Leaving out only the pictures, write out all the entries exactly.

---+---

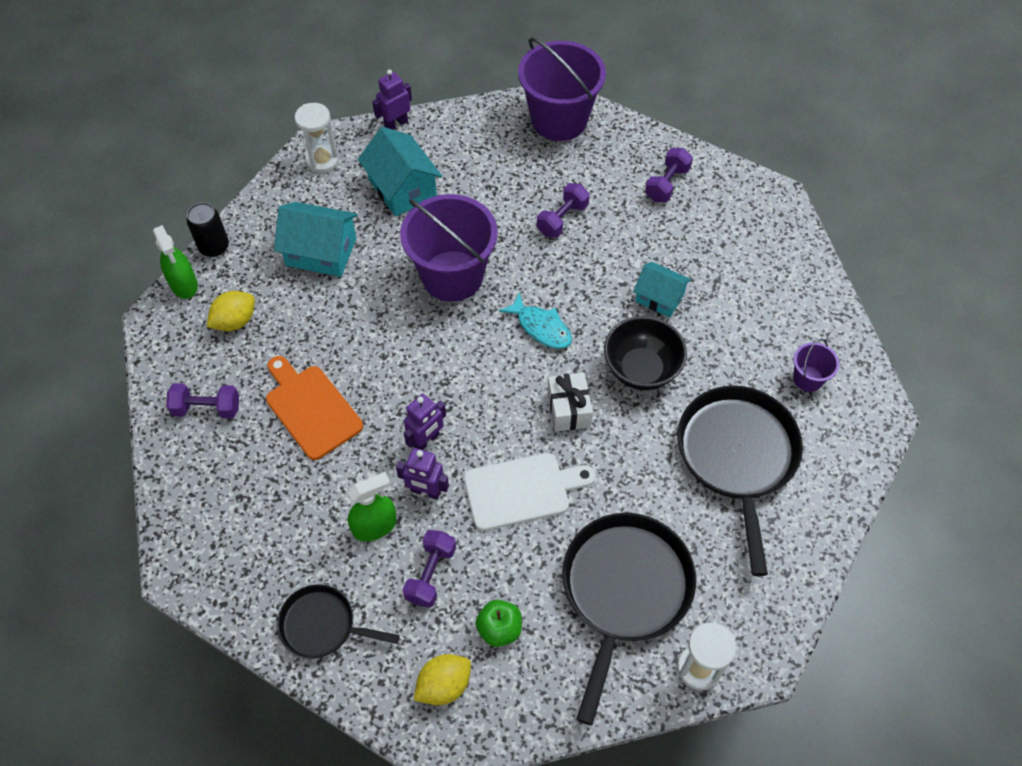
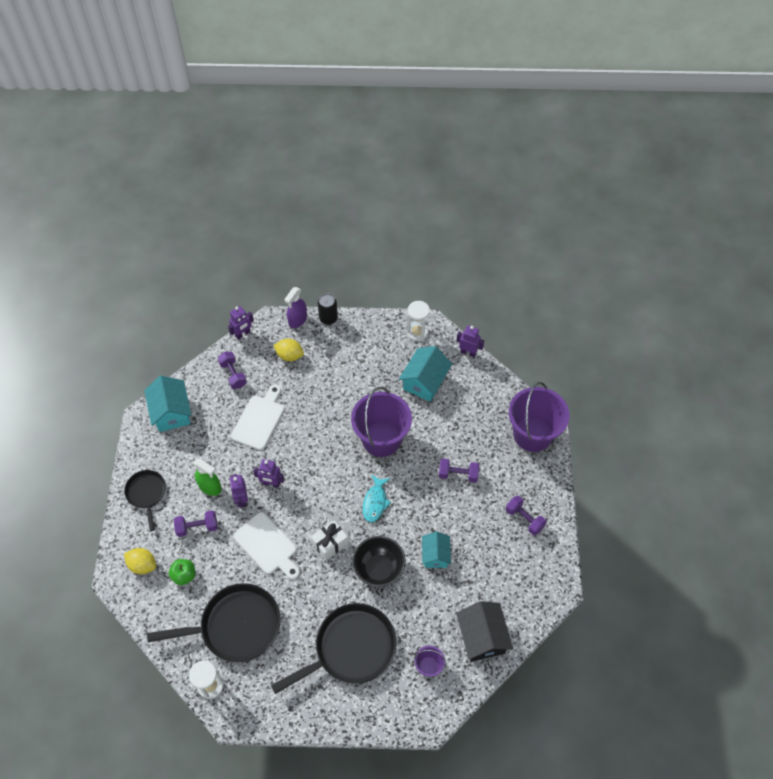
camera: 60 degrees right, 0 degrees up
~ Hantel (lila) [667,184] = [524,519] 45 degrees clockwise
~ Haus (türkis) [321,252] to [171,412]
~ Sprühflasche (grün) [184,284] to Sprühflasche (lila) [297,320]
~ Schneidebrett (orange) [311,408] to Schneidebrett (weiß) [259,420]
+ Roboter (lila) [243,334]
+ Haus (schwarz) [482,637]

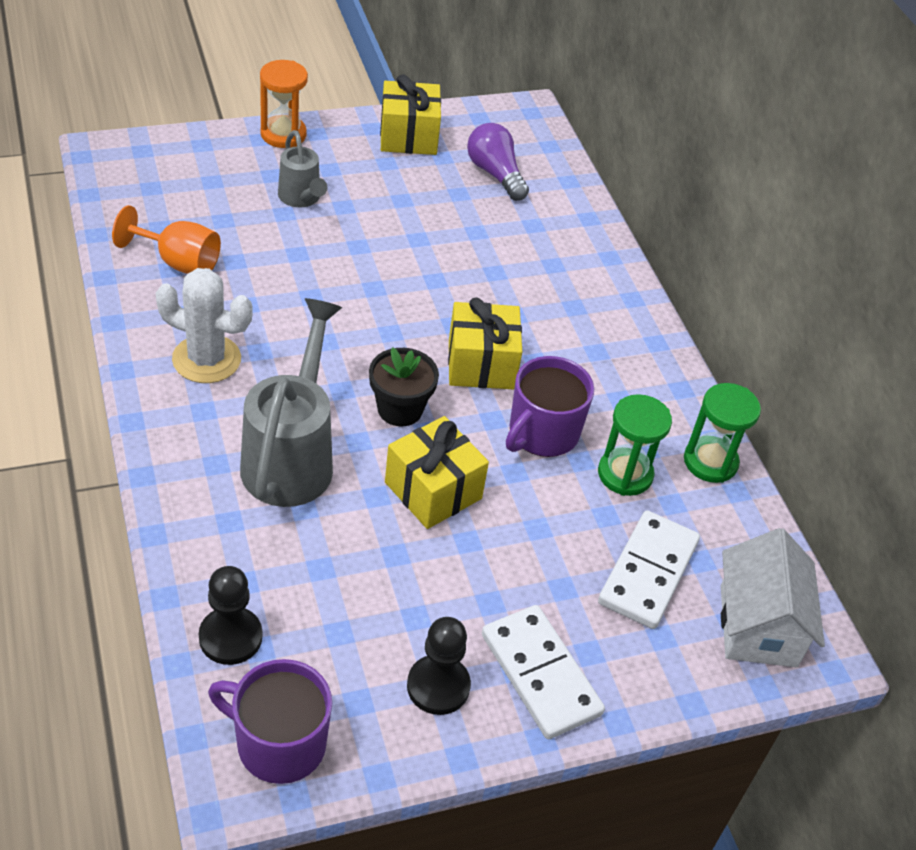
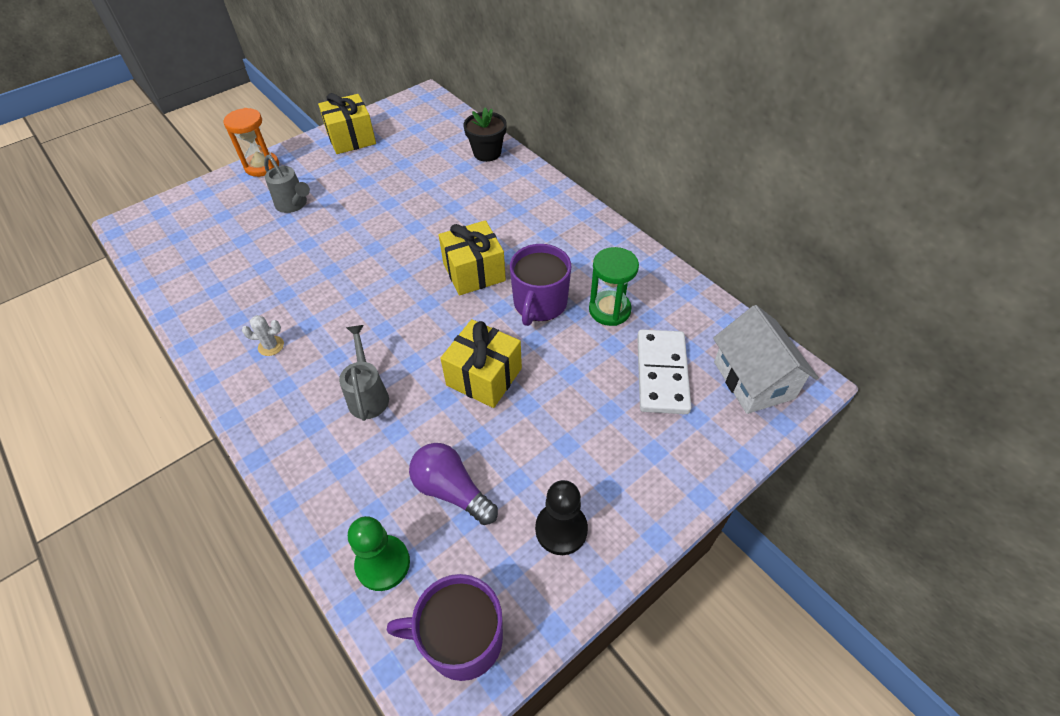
camera: 15 degrees left, 5 degrees up
~ Glühbirne (lila) [495,174] to [451,490]
- Kelch (orange) [179,262]
~ Kaktus (weiß) [206,359] = [271,346] x0.47
~ Gießkanne (grau) [291,457] = [368,395] x0.56
~ Blumentopf (schwarz) [400,409] to [487,153]
- Sanduhr (grün) [710,462]
~ Bauer (schwarz) [230,637] to Bauer (grün) [383,563]
- Dominostein (weiß) [540,674]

---+---

(Result below):
camera: 60 degrees right, 0 degrees up
~ Hantel (lila) [667,184] = [524,519] 45 degrees clockwise
~ Haus (türkis) [321,252] to [171,412]
~ Sprühflasche (grün) [184,284] to Sprühflasche (lila) [297,320]
~ Schneidebrett (orange) [311,408] to Schneidebrett (weiß) [259,420]
+ Roboter (lila) [243,334]
+ Haus (schwarz) [482,637]

camera: 15 degrees left, 5 degrees up
~ Glühbirne (lila) [495,174] to [451,490]
- Kelch (orange) [179,262]
~ Kaktus (weiß) [206,359] = [271,346] x0.47
~ Gießkanne (grau) [291,457] = [368,395] x0.56
~ Blumentopf (schwarz) [400,409] to [487,153]
- Sanduhr (grün) [710,462]
~ Bauer (schwarz) [230,637] to Bauer (grün) [383,563]
- Dominostein (weiß) [540,674]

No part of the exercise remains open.